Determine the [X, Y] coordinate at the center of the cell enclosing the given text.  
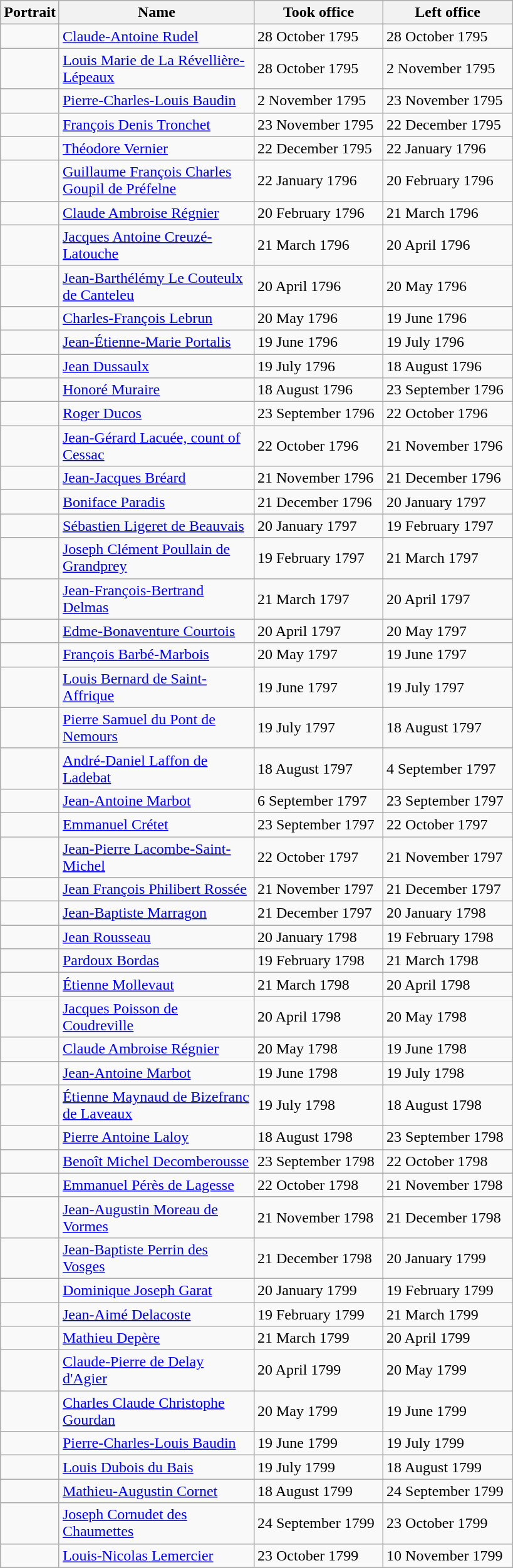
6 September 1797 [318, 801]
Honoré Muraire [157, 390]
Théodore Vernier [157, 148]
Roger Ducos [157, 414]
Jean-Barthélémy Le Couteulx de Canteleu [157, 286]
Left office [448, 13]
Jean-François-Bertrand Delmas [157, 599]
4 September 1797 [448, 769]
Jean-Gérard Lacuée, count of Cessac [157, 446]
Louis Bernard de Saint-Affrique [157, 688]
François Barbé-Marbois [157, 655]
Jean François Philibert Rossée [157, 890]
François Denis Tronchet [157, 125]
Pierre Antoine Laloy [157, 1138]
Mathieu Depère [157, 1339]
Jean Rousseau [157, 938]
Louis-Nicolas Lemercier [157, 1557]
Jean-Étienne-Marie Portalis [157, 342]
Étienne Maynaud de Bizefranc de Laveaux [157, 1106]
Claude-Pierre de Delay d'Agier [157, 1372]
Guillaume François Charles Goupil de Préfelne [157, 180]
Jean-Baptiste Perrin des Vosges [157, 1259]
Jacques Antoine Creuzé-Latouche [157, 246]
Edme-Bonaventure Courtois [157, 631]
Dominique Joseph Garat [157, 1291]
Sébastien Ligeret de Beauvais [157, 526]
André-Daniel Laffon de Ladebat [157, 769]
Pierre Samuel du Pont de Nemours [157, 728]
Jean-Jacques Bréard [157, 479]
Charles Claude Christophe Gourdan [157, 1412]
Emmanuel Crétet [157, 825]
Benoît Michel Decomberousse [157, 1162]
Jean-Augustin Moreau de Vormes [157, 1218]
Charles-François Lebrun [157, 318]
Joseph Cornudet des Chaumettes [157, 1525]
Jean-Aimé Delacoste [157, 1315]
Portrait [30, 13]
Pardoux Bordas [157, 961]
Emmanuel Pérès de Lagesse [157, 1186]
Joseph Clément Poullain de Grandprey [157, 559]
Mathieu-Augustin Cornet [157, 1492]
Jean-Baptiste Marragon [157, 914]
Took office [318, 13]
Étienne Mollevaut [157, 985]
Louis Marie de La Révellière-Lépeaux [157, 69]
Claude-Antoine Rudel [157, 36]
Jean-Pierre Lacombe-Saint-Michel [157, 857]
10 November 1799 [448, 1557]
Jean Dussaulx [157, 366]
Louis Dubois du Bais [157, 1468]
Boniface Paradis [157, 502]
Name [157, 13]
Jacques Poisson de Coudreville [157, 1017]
+++++
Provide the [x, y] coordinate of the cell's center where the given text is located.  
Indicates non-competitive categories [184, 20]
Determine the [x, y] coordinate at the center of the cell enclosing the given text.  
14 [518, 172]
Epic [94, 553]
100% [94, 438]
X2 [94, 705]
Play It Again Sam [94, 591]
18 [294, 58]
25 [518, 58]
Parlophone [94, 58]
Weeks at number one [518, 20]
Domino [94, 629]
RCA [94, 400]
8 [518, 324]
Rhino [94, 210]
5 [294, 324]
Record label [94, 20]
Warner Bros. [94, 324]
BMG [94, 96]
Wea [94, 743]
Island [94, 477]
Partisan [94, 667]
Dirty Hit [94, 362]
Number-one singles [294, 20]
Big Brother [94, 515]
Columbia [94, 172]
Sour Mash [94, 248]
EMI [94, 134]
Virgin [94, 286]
+++++
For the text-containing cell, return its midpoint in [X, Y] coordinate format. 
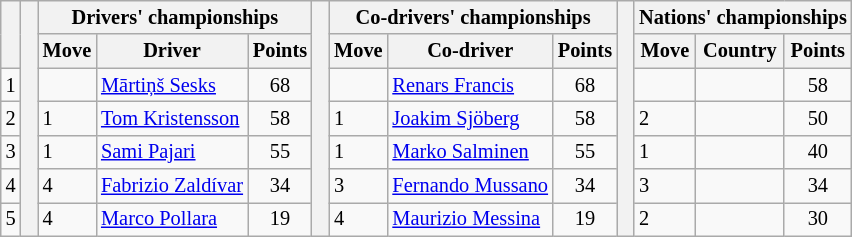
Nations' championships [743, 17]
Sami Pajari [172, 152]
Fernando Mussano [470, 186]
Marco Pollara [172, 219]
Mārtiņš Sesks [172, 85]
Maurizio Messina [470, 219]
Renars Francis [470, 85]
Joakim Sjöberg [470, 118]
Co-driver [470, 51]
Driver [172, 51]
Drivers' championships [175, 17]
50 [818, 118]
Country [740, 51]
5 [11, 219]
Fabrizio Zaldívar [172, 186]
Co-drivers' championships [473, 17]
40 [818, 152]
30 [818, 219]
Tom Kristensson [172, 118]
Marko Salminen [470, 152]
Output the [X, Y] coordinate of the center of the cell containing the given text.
+++++
• [OBJECTIVE] Copy out the rows from the one containing "6 September 1797 [318, 801]" down to the one containing "Jean Rousseau [157, 938]", both included, without altering them.

• [TASK OUTPUT]
6 September 1797 [318, 801]
Honoré Muraire [157, 390]
Théodore Vernier [157, 148]
Roger Ducos [157, 414]
Jean-Barthélémy Le Couteulx de Canteleu [157, 286]
Left office [448, 13]
Jean-François-Bertrand Delmas [157, 599]
4 September 1797 [448, 769]
Jean-Gérard Lacuée, count of Cessac [157, 446]
Louis Bernard de Saint-Affrique [157, 688]
François Barbé-Marbois [157, 655]
Jean François Philibert Rossée [157, 890]
François Denis Tronchet [157, 125]
Pierre Antoine Laloy [157, 1138]
Mathieu Depère [157, 1339]
Jean Rousseau [157, 938]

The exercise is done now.